### WORK INSTRUCTIONS
Output only the lines of the entries that follow, starting at the one with "(378, 260) = (404, 362): yellow" and running down to the one with "(450, 105) = (843, 205): purple star -> none", both included and unchanged.

### MATERIAL FOR THIS EXERCISE
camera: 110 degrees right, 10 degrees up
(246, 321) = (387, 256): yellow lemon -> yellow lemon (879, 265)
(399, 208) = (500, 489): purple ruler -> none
...
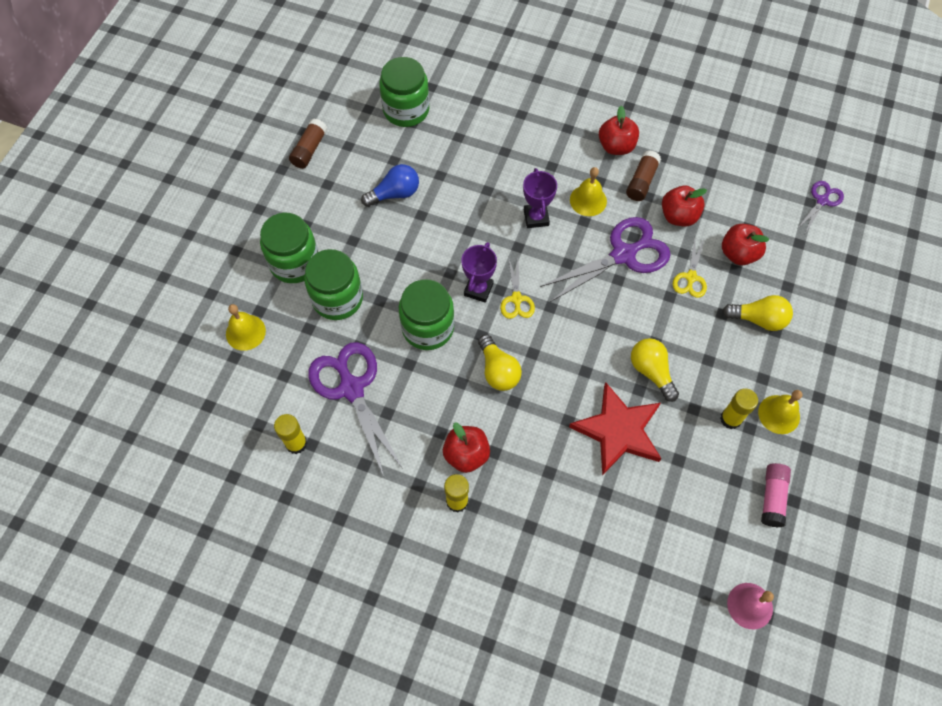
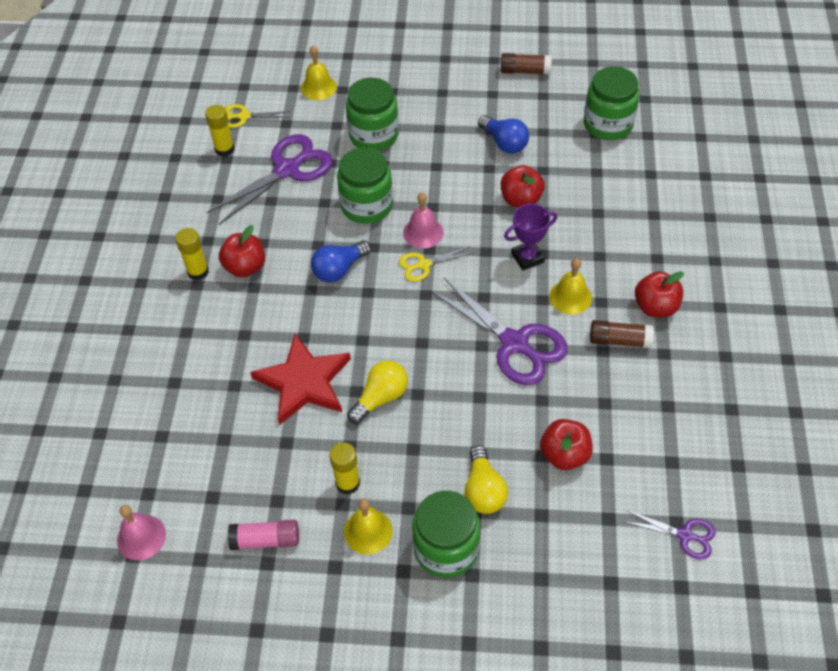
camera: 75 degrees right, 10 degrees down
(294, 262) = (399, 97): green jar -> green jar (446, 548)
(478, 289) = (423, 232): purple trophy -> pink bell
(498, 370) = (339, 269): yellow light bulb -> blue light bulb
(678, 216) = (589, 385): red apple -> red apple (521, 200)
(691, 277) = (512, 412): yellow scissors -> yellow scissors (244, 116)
---
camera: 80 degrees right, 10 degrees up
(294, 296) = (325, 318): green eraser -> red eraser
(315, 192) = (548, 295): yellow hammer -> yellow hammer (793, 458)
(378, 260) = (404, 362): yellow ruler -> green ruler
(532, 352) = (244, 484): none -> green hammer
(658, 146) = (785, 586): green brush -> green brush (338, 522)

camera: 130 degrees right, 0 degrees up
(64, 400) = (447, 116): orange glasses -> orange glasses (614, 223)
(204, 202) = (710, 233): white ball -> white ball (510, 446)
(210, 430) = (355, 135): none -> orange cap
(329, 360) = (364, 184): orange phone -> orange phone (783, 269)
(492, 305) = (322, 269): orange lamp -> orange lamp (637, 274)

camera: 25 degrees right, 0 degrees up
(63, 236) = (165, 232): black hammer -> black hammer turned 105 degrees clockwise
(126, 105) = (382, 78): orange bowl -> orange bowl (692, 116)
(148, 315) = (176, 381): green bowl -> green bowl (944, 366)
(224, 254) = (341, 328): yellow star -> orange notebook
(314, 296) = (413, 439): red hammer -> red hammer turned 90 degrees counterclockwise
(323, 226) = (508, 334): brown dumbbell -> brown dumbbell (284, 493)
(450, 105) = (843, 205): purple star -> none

### ANSWER FOR THIS EXERCISE
(378, 260) = (404, 362): yellow ruler -> green ruler
(532, 352) = (244, 484): none -> green hammer
(658, 146) = (785, 586): green brush -> green brush (338, 522)

camera: 130 degrees right, 0 degrees up
(64, 400) = (447, 116): orange glasses -> orange glasses (614, 223)
(204, 202) = (710, 233): white ball -> white ball (510, 446)
(210, 430) = (355, 135): none -> orange cap
(329, 360) = (364, 184): orange phone -> orange phone (783, 269)
(492, 305) = (322, 269): orange lamp -> orange lamp (637, 274)

camera: 25 degrees right, 0 degrees up
(63, 236) = (165, 232): black hammer -> black hammer turned 105 degrees clockwise
(126, 105) = (382, 78): orange bowl -> orange bowl (692, 116)
(148, 315) = (176, 381): green bowl -> green bowl (944, 366)
(224, 254) = (341, 328): yellow star -> orange notebook
(314, 296) = (413, 439): red hammer -> red hammer turned 90 degrees counterclockwise
(323, 226) = (508, 334): brown dumbbell -> brown dumbbell (284, 493)
(450, 105) = (843, 205): purple star -> none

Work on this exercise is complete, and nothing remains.